REQUIRED WORK: Transcribe the records below in full; pictures stay out of the copy.

═════ DATASET EXTRACT

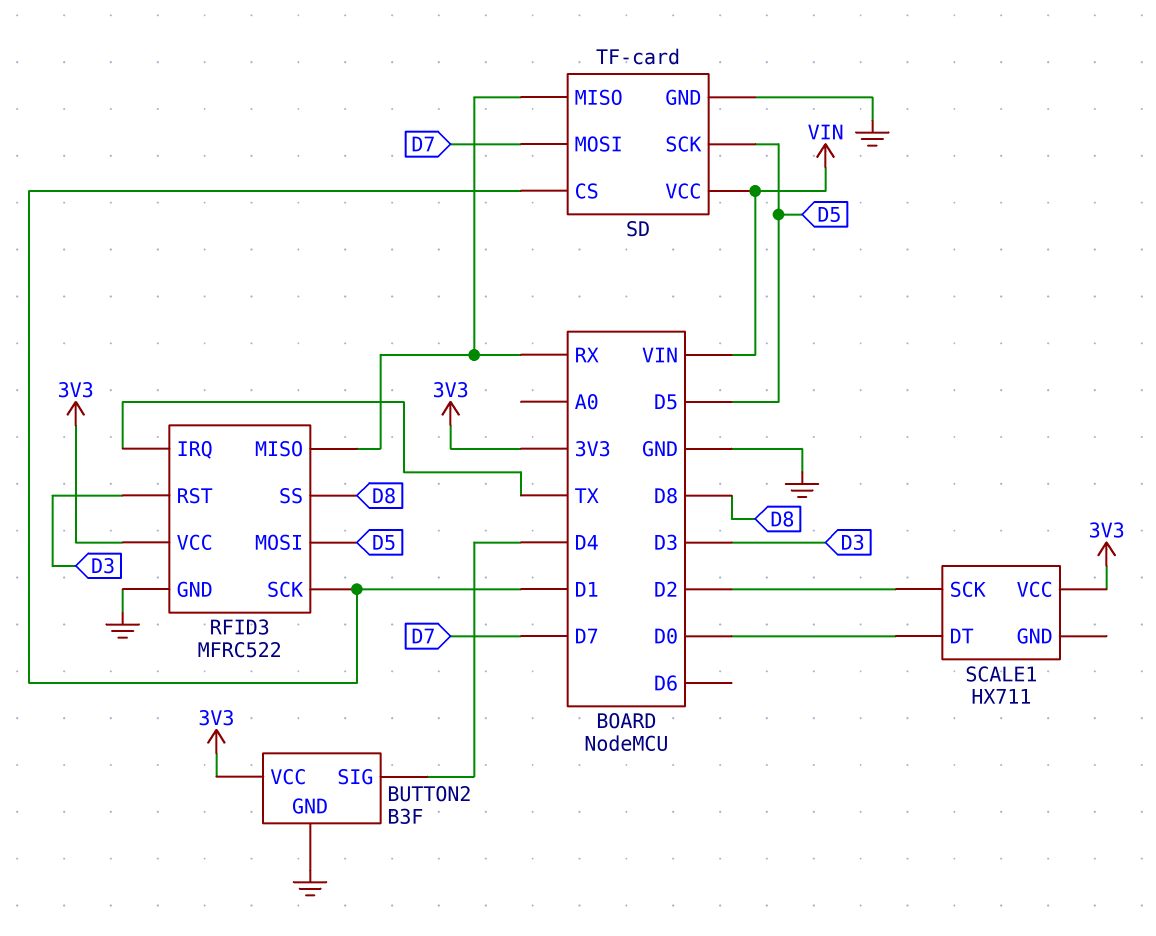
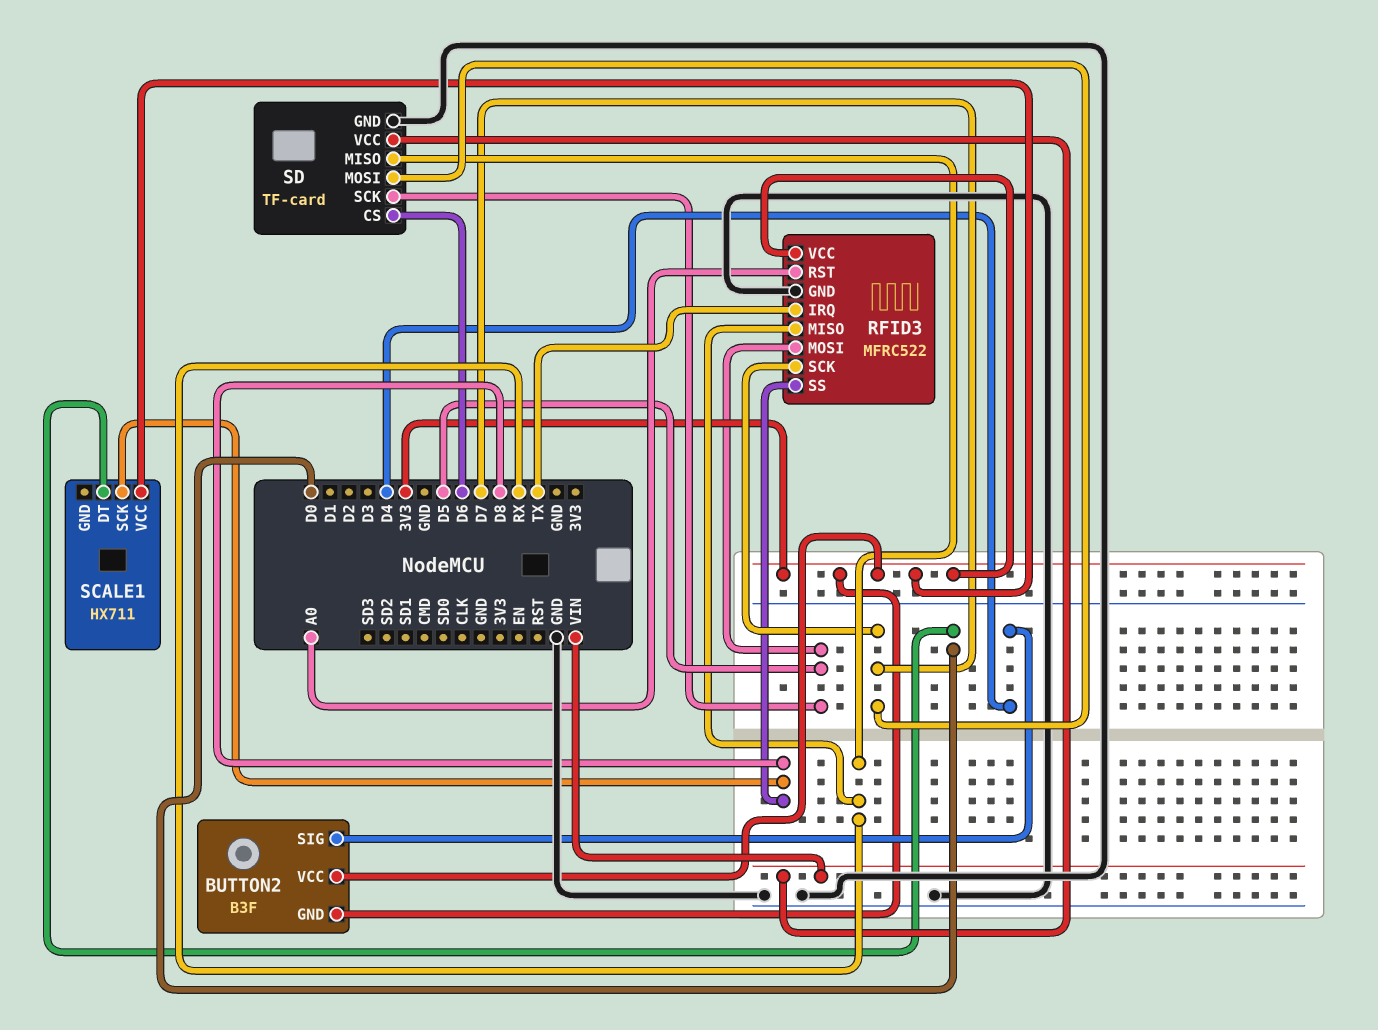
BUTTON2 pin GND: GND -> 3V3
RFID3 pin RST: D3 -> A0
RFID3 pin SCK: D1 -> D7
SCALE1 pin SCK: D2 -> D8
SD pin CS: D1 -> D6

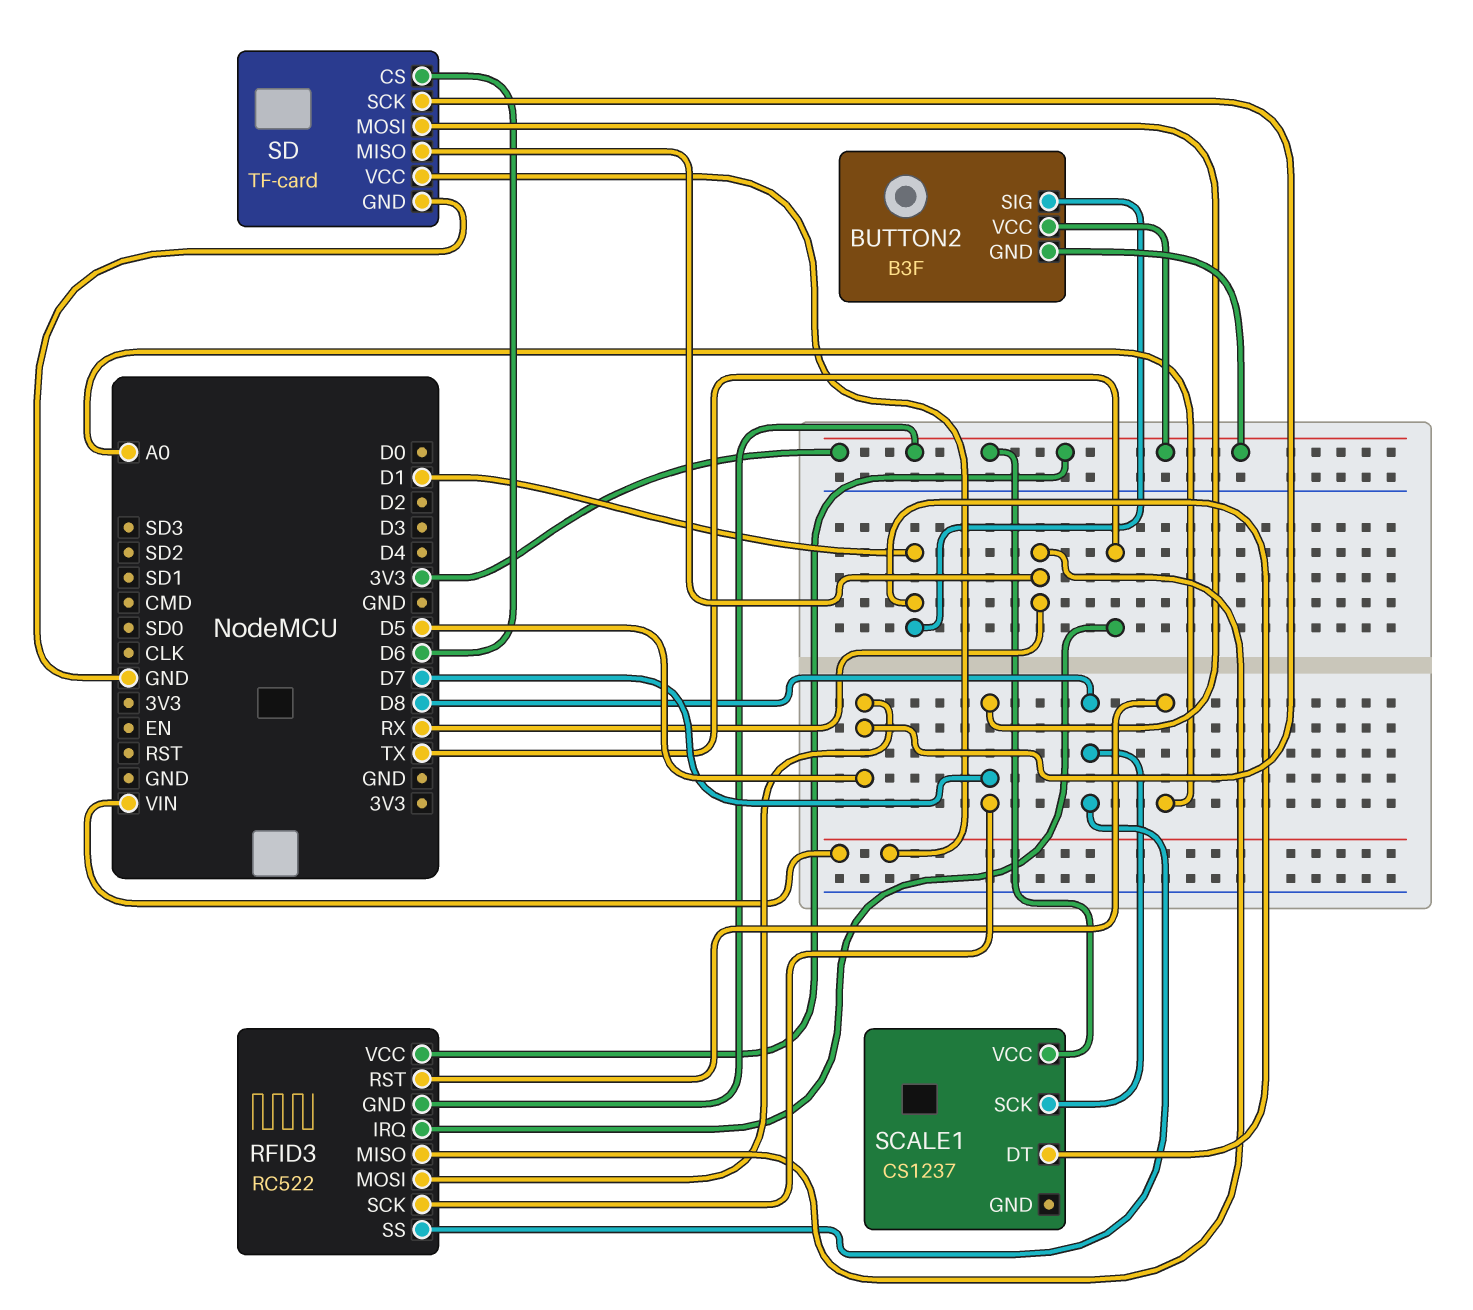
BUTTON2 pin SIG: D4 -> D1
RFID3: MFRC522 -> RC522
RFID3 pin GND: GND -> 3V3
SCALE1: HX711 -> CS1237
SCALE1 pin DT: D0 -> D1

══════════

ANSWER SECTION:
BUTTON2 pin GND: GND -> 3V3
RFID3 pin RST: D3 -> A0
RFID3 pin SCK: D1 -> D7
SCALE1 pin SCK: D2 -> D8
SD pin CS: D1 -> D6

BUTTON2 pin SIG: D4 -> D1
RFID3: MFRC522 -> RC522
RFID3 pin GND: GND -> 3V3
SCALE1: HX711 -> CS1237
SCALE1 pin DT: D0 -> D1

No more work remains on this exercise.